- **Written request**:
List every line of the records below that contains the string "kern", copying each line in full. Case counts.

━━━━━━━━━━━━━━━━━━━━

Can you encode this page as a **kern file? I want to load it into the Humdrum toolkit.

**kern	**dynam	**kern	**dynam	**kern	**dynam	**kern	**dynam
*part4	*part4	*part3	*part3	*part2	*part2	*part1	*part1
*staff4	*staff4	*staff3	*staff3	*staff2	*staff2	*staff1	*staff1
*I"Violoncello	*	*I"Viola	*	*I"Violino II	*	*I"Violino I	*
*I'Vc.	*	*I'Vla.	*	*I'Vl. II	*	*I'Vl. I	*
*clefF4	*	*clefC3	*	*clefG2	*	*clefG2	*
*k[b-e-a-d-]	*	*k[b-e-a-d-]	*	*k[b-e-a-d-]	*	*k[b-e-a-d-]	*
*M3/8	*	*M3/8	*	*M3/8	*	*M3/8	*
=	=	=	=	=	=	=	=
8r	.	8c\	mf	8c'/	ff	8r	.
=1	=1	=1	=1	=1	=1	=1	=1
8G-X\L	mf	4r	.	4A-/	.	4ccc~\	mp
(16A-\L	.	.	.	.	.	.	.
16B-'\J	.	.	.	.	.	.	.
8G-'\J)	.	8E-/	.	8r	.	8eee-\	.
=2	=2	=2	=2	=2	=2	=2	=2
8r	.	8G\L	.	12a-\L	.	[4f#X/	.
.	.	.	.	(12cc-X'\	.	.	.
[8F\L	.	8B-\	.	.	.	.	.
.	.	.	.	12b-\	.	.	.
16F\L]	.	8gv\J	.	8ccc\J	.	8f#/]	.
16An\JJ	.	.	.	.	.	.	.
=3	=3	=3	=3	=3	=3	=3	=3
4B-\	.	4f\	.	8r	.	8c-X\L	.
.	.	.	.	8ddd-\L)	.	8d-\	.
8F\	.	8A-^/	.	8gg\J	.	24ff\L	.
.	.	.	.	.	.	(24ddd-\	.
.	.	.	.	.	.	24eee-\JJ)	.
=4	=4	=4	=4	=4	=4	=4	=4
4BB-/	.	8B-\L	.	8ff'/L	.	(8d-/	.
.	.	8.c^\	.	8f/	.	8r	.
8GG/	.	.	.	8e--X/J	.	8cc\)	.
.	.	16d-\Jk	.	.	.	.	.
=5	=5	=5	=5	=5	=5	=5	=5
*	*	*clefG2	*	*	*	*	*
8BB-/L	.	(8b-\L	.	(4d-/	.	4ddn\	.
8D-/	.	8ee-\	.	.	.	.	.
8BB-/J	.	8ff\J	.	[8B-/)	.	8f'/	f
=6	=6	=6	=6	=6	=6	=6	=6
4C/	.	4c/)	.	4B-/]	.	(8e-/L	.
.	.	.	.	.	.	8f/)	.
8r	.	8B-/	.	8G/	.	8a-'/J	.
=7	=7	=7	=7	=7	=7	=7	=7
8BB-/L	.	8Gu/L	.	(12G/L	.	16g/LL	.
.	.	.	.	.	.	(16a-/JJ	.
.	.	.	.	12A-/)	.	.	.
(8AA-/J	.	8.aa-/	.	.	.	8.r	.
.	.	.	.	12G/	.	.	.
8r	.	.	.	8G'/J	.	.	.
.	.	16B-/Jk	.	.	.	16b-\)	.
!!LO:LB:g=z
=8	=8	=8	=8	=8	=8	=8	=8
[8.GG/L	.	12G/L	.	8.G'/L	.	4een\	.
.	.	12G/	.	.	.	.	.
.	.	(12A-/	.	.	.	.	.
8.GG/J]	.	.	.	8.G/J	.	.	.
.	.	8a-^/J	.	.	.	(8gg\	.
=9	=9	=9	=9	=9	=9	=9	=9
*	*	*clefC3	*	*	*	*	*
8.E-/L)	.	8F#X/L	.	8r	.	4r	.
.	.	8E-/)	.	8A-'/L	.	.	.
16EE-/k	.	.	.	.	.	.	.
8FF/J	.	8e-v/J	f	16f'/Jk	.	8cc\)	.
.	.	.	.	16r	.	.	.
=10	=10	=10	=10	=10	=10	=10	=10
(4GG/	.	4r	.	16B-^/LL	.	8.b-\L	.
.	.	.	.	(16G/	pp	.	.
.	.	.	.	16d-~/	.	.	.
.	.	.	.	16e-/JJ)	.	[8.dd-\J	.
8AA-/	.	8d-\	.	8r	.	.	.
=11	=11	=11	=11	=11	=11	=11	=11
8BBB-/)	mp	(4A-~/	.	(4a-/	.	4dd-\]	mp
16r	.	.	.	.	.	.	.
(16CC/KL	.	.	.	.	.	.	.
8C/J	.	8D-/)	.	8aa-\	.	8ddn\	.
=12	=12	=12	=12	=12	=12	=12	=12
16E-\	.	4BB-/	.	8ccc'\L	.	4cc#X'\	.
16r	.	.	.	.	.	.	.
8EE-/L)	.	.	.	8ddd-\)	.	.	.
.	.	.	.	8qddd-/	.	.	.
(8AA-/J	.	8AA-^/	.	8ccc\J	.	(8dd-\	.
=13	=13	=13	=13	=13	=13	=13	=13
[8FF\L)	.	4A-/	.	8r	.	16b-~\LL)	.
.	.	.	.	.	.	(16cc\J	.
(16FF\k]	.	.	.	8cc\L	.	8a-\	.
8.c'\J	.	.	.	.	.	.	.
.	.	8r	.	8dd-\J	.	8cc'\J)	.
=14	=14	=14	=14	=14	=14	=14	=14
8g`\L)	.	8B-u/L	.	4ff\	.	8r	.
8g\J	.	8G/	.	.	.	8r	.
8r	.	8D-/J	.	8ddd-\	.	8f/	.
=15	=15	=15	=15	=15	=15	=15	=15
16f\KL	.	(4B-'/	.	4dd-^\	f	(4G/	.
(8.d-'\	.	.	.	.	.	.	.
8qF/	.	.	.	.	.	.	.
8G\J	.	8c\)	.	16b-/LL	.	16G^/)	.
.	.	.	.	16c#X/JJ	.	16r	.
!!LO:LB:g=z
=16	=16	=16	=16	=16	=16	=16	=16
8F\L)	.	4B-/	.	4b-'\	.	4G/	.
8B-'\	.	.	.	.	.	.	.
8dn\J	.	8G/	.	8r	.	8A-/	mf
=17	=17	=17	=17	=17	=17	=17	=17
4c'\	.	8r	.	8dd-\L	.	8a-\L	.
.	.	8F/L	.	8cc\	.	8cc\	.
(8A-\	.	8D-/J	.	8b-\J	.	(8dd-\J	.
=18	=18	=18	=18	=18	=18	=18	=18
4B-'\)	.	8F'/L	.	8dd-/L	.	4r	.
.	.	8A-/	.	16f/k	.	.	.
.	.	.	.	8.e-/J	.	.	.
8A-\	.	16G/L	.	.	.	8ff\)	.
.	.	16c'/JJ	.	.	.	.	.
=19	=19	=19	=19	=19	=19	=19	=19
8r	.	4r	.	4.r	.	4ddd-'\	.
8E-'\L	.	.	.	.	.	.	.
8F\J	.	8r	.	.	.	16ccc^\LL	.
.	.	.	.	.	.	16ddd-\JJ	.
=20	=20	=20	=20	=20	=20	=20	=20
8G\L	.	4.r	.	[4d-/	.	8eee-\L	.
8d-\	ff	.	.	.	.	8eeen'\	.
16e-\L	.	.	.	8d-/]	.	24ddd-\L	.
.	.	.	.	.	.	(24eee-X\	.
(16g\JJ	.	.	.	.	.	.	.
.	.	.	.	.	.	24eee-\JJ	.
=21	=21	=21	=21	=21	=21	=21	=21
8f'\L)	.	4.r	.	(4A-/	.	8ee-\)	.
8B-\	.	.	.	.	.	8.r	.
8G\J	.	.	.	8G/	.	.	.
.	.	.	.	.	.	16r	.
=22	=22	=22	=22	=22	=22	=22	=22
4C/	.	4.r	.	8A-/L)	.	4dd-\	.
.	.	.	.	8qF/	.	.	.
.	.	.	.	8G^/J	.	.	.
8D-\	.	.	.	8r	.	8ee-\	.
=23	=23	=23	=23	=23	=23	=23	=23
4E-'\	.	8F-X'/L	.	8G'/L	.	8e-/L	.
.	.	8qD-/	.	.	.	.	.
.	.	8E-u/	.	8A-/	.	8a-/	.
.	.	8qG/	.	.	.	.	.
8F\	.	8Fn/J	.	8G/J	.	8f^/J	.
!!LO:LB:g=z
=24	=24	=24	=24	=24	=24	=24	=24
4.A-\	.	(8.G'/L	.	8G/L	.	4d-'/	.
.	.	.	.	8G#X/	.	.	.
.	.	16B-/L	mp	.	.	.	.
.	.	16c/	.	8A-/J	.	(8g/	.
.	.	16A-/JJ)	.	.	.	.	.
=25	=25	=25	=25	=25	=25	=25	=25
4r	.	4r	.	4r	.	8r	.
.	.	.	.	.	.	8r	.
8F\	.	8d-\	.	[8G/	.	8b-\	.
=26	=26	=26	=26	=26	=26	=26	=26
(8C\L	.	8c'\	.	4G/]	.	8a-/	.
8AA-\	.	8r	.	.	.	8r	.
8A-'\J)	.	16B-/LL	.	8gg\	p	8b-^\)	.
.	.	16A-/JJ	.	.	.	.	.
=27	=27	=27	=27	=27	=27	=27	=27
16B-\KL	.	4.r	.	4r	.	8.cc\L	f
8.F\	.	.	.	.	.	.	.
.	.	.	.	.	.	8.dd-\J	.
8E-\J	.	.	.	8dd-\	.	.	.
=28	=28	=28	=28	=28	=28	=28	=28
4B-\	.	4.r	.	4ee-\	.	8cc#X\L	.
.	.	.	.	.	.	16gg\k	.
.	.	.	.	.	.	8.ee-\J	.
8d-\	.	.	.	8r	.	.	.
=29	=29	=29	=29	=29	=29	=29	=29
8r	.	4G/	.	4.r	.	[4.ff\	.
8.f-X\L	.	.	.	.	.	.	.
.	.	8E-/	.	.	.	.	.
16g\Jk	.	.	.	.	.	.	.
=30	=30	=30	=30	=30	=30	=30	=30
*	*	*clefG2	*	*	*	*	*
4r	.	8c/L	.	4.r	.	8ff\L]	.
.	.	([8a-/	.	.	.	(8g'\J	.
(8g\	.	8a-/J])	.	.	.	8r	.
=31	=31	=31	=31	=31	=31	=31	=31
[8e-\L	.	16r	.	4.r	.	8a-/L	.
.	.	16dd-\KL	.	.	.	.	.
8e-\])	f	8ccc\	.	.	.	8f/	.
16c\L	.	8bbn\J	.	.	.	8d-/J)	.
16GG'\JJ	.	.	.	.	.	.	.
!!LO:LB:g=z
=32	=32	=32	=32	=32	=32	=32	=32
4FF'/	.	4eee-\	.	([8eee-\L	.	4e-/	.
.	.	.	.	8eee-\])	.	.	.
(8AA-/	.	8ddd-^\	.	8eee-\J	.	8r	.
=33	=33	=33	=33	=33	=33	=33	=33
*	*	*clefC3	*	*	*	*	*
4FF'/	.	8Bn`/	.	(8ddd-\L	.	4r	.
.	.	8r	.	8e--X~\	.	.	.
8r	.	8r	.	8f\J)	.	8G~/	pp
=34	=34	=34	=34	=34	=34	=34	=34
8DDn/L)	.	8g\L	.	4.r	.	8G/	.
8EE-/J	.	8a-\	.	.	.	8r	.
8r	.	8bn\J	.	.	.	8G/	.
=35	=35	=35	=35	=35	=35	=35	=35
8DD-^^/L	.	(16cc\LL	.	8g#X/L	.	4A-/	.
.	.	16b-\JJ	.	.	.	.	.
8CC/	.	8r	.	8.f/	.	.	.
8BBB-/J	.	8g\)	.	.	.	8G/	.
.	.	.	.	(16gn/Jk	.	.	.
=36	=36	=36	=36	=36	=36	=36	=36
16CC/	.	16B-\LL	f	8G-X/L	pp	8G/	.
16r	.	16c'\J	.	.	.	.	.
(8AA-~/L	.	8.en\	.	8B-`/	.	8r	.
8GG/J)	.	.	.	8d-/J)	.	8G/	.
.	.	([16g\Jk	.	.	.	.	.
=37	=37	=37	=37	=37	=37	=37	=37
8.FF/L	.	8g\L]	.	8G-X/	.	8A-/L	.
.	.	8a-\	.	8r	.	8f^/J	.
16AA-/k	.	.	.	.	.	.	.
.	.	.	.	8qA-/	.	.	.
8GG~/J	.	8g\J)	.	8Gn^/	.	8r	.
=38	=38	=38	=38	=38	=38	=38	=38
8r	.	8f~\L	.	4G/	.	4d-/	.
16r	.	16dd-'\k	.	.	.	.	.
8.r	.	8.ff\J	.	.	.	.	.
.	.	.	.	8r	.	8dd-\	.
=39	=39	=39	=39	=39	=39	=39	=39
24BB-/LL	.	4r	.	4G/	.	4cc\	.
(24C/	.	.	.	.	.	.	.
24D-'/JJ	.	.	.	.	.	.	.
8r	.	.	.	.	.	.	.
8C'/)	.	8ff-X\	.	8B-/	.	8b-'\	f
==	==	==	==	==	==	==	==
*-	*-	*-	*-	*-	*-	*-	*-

━━━━━━━━━━━━━━━━━━━━

- **In response**:
Can you encode this page as a **kern file? I want to load it into the Humdrum toolkit.
**kern	**dynam	**kern	**dynam	**kern	**dynam	**kern	**dynam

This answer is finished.